- [INPUT RECORDS]:
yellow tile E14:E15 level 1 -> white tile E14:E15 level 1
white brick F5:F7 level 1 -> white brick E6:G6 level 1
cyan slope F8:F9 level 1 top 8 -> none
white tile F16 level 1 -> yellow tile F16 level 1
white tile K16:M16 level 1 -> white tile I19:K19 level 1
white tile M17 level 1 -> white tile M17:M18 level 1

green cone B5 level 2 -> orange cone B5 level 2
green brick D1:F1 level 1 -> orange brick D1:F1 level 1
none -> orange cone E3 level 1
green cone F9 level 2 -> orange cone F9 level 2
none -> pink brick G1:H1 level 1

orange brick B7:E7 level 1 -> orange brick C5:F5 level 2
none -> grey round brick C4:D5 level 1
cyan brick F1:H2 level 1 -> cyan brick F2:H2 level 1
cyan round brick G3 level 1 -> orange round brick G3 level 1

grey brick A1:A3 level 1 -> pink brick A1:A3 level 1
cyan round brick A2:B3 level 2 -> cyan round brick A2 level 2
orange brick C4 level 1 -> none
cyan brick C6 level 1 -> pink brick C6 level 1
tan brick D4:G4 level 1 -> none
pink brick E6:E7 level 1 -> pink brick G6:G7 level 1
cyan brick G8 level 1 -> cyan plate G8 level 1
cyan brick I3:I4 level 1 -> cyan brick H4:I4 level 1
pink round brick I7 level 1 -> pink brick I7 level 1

- [EXERCISE DESCRIPTION]: Could you retype exactly the lines above, starting at the line that contains "none -> orange cone E3 level 1" and ending at the line that contains "pink brick E6:E7", and nothing more?

- [TASK SOLUTION]:
none -> orange cone E3 level 1
green cone F9 level 2 -> orange cone F9 level 2
none -> pink brick G1:H1 level 1

orange brick B7:E7 level 1 -> orange brick C5:F5 level 2
none -> grey round brick C4:D5 level 1
cyan brick F1:H2 level 1 -> cyan brick F2:H2 level 1
cyan round brick G3 level 1 -> orange round brick G3 level 1

grey brick A1:A3 level 1 -> pink brick A1:A3 level 1
cyan round brick A2:B3 level 2 -> cyan round brick A2 level 2
orange brick C4 level 1 -> none
cyan brick C6 level 1 -> pink brick C6 level 1
tan brick D4:G4 level 1 -> none
pink brick E6:E7 level 1 -> pink brick G6:G7 level 1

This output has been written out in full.